Activity >> Every line from the one containing "The Boot [braun]" to the end of the records below must be copied exactly, and no pictures may be included.

━━━━━ Records shown ━━━━━

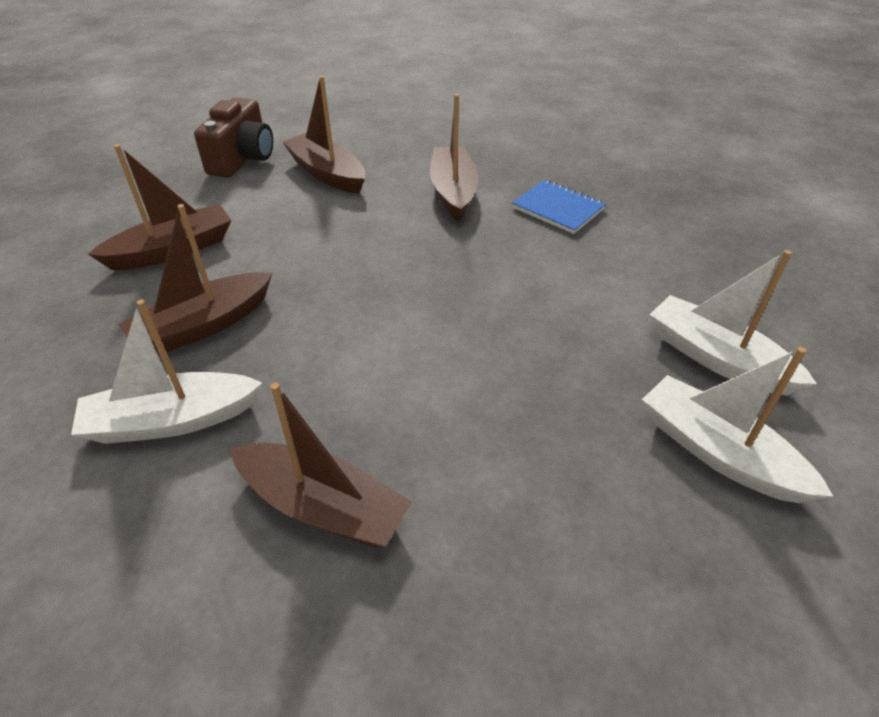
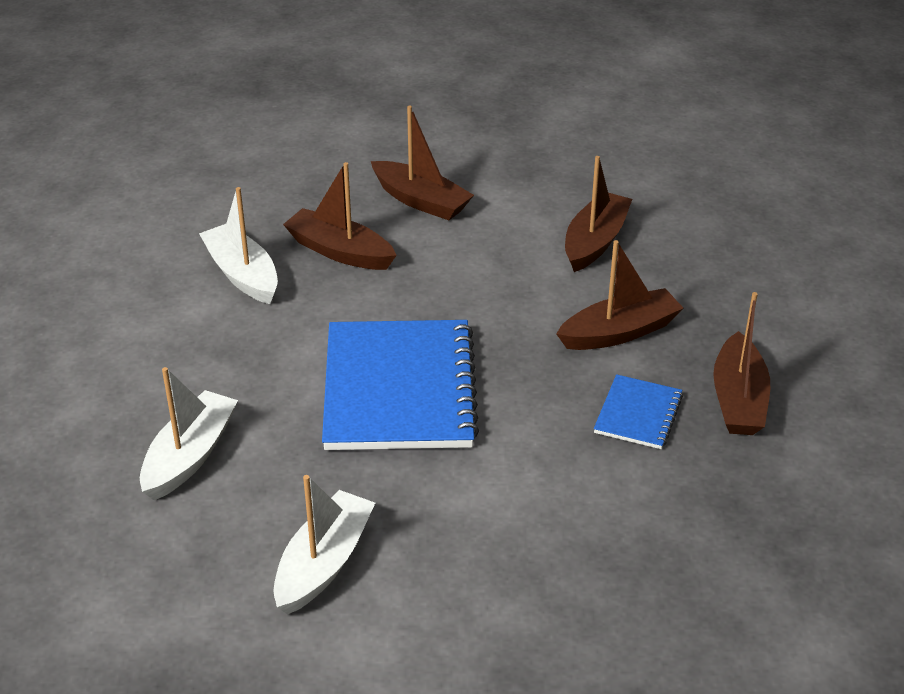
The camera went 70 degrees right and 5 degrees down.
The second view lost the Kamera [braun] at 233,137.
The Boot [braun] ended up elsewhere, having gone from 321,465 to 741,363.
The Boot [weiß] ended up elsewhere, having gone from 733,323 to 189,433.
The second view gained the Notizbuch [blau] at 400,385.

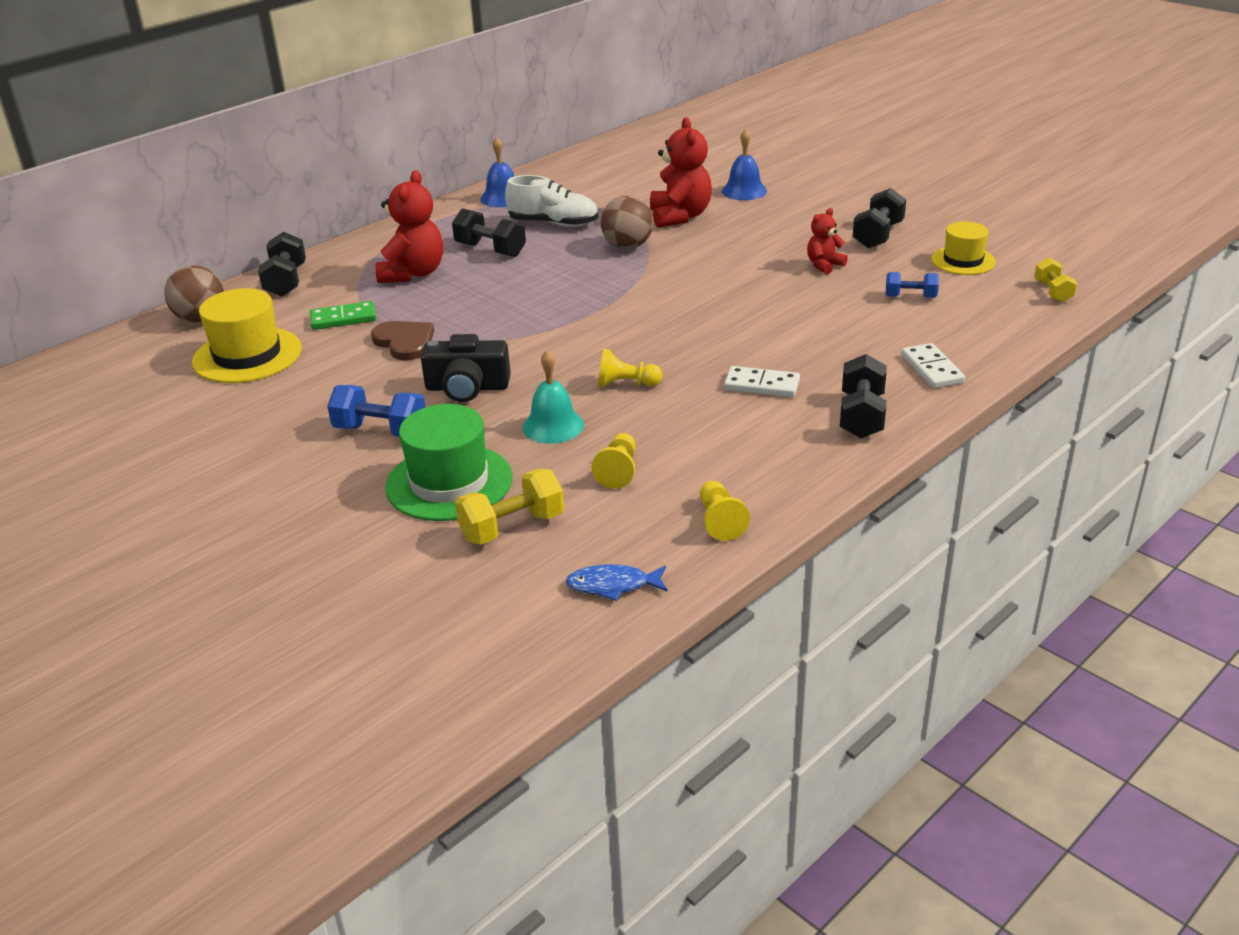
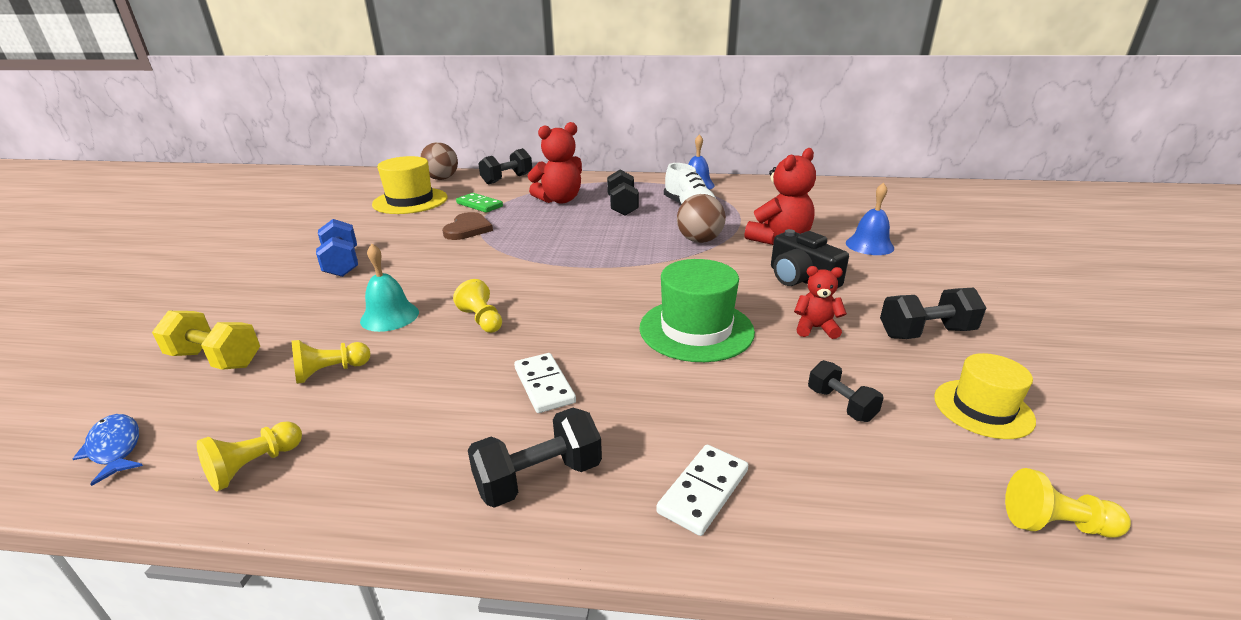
The camera went 50 degrees right and 5 degrees down.
The Hut [grün] ended up elsewhere, having gone from 449,462 to 697,310.
The Kamera [schwarz] ended up elsewhere, having gone from 466,368 to 810,258.
What was the Hantel [blau] at 912,285 turned into the Hantel [schwarz] at 846,391.
Where the Hantel [gelb] stood at 1055,280, the Bauer [gelb] came to stand at 1068,503.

━━━━━

Solution to this problem >>
The Boot [braun] ended up elsewhere, having gone from 321,465 to 741,363.
The Boot [weiß] ended up elsewhere, having gone from 733,323 to 189,433.
The second view gained the Notizbuch [blau] at 400,385.

The camera went 50 degrees right and 5 degrees down.
The Hut [grün] ended up elsewhere, having gone from 449,462 to 697,310.
The Kamera [schwarz] ended up elsewhere, having gone from 466,368 to 810,258.
What was the Hantel [blau] at 912,285 turned into the Hantel [schwarz] at 846,391.
Where the Hantel [gelb] stood at 1055,280, the Bauer [gelb] came to stand at 1068,503.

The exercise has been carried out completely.